(Shape state transition data)
——————————
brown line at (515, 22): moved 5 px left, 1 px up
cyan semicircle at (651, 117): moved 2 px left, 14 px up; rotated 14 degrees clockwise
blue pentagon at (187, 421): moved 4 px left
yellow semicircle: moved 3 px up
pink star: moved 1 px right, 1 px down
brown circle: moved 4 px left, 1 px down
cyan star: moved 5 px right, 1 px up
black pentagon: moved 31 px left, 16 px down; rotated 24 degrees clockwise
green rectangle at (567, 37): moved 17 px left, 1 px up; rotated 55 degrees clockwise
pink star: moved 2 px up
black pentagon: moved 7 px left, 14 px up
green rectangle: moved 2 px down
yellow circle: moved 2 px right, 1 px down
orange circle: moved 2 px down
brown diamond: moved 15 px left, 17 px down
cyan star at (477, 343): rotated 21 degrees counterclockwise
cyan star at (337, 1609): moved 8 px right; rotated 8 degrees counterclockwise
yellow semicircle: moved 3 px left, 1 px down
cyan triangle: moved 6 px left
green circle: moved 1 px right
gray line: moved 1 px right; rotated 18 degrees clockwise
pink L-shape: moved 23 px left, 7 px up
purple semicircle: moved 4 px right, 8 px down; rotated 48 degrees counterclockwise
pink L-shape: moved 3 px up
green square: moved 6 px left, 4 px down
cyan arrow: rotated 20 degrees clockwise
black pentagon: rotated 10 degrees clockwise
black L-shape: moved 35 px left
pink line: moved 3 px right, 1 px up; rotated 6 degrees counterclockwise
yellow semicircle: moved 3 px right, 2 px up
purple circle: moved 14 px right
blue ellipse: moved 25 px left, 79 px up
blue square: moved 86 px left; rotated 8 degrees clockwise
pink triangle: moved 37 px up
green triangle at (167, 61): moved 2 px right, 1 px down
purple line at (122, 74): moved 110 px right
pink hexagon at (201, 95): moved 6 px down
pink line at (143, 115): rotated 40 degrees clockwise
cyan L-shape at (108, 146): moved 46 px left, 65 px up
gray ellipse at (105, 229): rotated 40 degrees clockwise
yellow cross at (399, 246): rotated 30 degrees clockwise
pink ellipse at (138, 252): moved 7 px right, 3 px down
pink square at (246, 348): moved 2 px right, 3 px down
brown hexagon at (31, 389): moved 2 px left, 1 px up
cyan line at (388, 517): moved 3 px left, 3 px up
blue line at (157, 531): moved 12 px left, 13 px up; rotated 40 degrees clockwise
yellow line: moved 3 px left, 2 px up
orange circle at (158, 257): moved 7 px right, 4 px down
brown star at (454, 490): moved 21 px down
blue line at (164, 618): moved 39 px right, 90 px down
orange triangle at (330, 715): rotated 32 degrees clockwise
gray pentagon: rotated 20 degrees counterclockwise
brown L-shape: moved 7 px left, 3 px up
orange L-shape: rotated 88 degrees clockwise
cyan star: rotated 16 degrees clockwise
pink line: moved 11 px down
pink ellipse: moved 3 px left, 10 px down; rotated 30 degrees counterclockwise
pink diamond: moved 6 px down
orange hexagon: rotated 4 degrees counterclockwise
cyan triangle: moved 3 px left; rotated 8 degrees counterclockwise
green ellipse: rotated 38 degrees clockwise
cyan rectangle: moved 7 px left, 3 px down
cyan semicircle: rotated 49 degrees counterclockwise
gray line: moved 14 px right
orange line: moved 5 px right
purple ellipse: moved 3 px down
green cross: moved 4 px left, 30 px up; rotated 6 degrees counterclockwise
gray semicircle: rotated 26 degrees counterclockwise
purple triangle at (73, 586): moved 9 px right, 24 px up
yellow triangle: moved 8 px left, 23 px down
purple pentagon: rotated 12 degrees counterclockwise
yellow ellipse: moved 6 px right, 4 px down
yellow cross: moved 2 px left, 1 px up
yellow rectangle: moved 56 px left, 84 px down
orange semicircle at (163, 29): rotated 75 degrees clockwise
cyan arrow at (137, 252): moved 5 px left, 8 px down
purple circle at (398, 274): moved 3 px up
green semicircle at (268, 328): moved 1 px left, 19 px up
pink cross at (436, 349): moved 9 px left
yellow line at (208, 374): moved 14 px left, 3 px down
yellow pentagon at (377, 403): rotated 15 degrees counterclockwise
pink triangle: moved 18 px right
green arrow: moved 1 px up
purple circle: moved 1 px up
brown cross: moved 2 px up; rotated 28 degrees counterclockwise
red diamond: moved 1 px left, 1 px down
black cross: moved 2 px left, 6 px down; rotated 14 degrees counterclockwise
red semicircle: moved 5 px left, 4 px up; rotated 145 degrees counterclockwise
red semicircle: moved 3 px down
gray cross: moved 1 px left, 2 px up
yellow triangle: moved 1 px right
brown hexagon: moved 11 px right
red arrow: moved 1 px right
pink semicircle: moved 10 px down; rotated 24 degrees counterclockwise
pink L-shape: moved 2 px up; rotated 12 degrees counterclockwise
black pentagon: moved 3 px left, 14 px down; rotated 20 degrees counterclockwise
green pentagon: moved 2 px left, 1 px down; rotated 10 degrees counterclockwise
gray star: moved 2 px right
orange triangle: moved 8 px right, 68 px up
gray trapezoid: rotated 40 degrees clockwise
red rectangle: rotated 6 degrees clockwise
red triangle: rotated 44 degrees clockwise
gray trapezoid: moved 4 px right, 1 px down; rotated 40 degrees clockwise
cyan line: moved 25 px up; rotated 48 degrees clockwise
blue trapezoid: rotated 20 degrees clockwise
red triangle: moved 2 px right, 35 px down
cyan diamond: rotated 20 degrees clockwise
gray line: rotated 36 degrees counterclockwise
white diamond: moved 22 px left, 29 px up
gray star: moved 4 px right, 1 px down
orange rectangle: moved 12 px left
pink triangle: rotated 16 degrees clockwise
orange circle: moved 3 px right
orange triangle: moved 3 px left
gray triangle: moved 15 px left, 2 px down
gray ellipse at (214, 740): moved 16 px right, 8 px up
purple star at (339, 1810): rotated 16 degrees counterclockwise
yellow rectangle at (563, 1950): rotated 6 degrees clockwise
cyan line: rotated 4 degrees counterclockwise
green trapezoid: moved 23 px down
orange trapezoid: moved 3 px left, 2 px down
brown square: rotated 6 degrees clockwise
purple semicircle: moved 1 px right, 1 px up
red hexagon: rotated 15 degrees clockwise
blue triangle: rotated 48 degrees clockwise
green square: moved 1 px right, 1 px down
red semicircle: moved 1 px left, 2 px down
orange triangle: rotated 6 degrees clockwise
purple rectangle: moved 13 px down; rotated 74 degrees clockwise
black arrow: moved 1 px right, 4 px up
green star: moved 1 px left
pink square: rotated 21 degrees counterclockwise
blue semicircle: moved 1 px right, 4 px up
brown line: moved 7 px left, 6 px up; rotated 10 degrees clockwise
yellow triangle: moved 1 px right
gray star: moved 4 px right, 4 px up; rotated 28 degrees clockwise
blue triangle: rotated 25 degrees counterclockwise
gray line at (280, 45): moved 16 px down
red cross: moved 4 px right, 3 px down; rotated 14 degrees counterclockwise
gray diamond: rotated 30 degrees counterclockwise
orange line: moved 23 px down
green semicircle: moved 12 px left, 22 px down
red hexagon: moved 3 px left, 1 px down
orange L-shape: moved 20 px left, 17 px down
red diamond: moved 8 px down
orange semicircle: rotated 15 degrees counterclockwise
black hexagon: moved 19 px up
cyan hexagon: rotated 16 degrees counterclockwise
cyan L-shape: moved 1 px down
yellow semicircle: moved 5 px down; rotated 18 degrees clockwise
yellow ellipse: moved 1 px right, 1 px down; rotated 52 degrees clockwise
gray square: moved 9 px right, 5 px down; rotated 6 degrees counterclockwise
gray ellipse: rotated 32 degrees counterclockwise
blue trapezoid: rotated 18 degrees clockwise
——————————
Directions for this task: Set down, from the entries above, exactly the lines from the one with "purple circle at (398, 274): moved 3 px up" up to and including the one with "black cross: moved", and no other lines.

Answer box:
purple circle at (398, 274): moved 3 px up
green semicircle at (268, 328): moved 1 px left, 19 px up
pink cross at (436, 349): moved 9 px left
yellow line at (208, 374): moved 14 px left, 3 px down
yellow pentagon at (377, 403): rotated 15 degrees counterclockwise
pink triangle: moved 18 px right
green arrow: moved 1 px up
purple circle: moved 1 px up
brown cross: moved 2 px up; rotated 28 degrees counterclockwise
red diamond: moved 1 px left, 1 px down
black cross: moved 2 px left, 6 px down; rotated 14 degrees counterclockwise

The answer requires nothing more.